- [WHAT NEEDS TO BE DONE]:
Would you please repeat exactly the entries below, starting at the line with "brown brick B5:B7" and ending at the line with "cyan brick F2:F4", and nothing outside that range? Leave out the pictures.

- [LISTED RECORDS]:
__________________________________________________
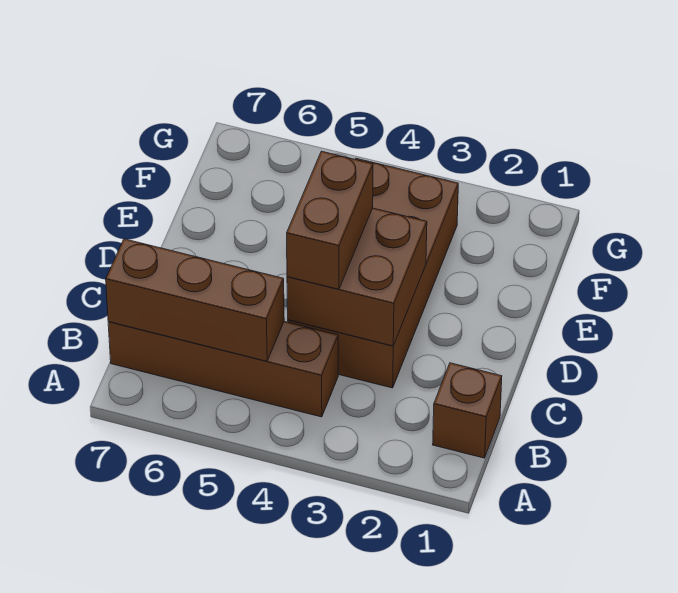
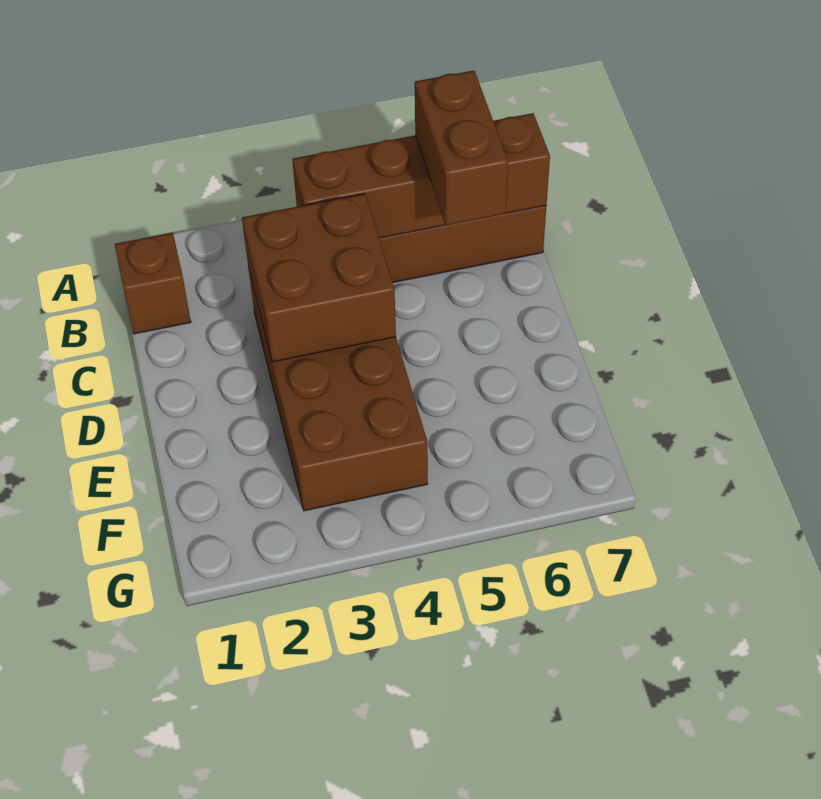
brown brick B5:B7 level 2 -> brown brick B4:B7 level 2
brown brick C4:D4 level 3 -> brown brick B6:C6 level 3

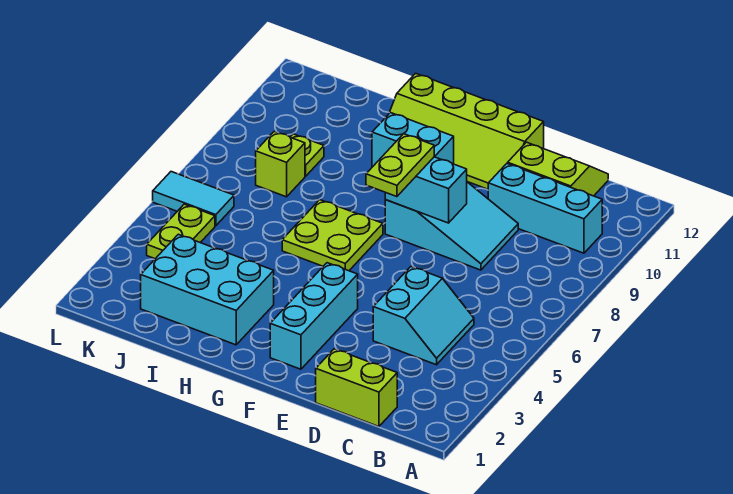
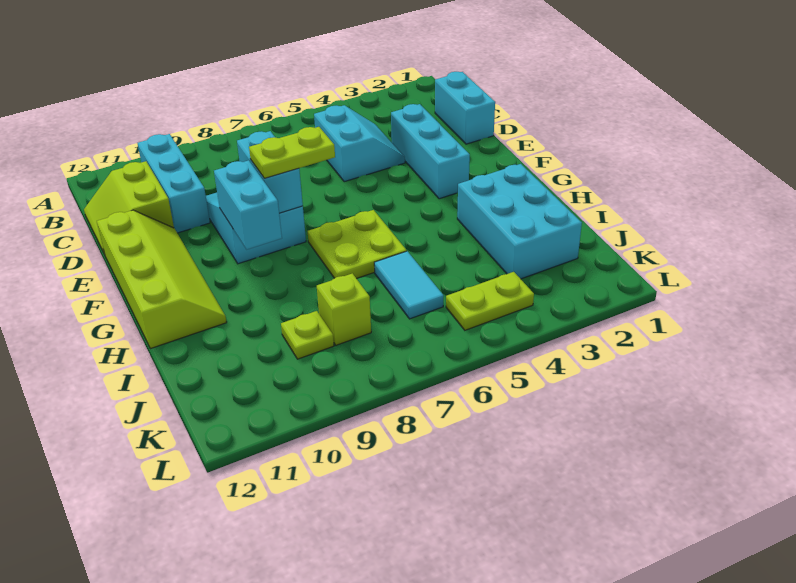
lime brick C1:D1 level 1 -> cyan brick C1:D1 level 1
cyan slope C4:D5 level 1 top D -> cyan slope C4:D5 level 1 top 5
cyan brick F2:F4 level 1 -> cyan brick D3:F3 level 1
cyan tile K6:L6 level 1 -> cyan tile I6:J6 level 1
__________________________________________________
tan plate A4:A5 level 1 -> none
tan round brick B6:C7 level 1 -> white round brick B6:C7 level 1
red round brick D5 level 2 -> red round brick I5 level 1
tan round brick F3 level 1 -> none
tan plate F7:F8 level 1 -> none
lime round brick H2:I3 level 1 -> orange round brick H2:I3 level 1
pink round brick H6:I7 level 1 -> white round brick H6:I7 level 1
__________________________________________________
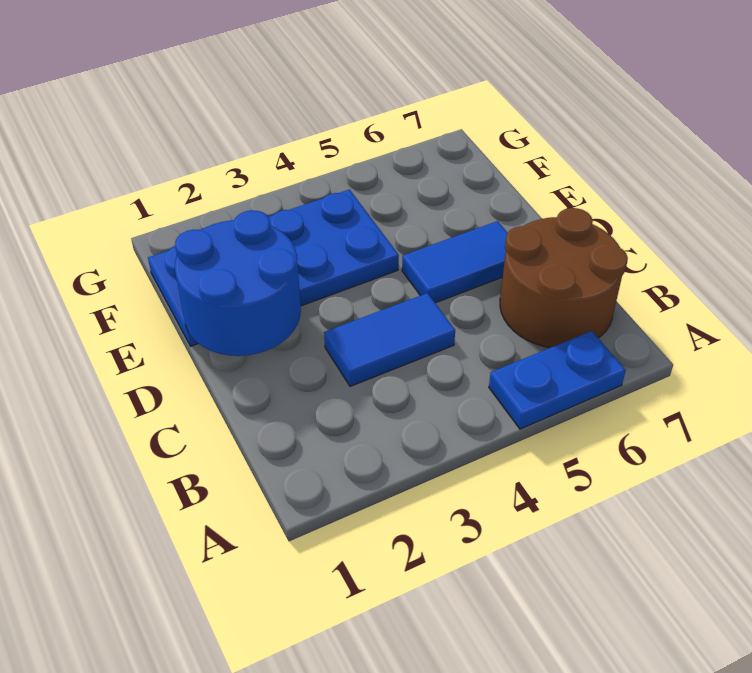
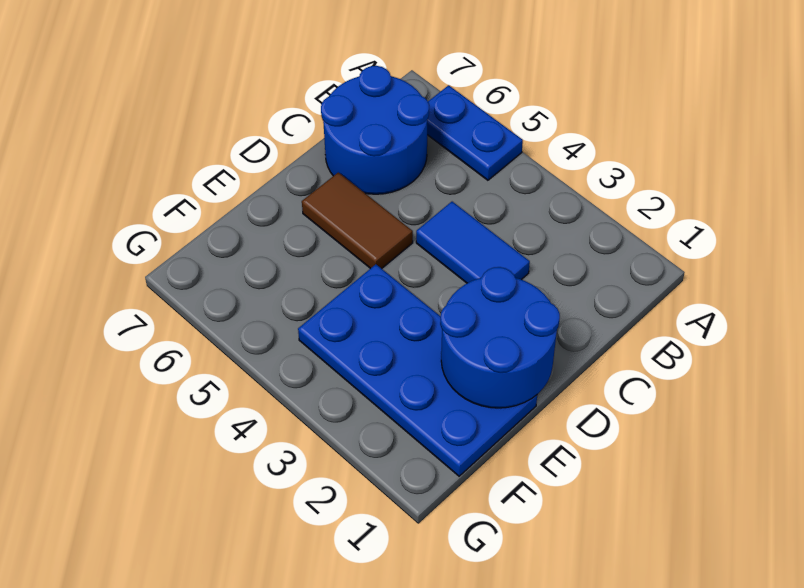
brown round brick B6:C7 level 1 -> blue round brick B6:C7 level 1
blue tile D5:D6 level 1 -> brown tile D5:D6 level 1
__________________________________________________
- [ANSWER SECTION]:
brown brick B5:B7 level 2 -> brown brick B4:B7 level 2
brown brick C4:D4 level 3 -> brown brick B6:C6 level 3

lime brick C1:D1 level 1 -> cyan brick C1:D1 level 1
cyan slope C4:D5 level 1 top D -> cyan slope C4:D5 level 1 top 5
cyan brick F2:F4 level 1 -> cyan brick D3:F3 level 1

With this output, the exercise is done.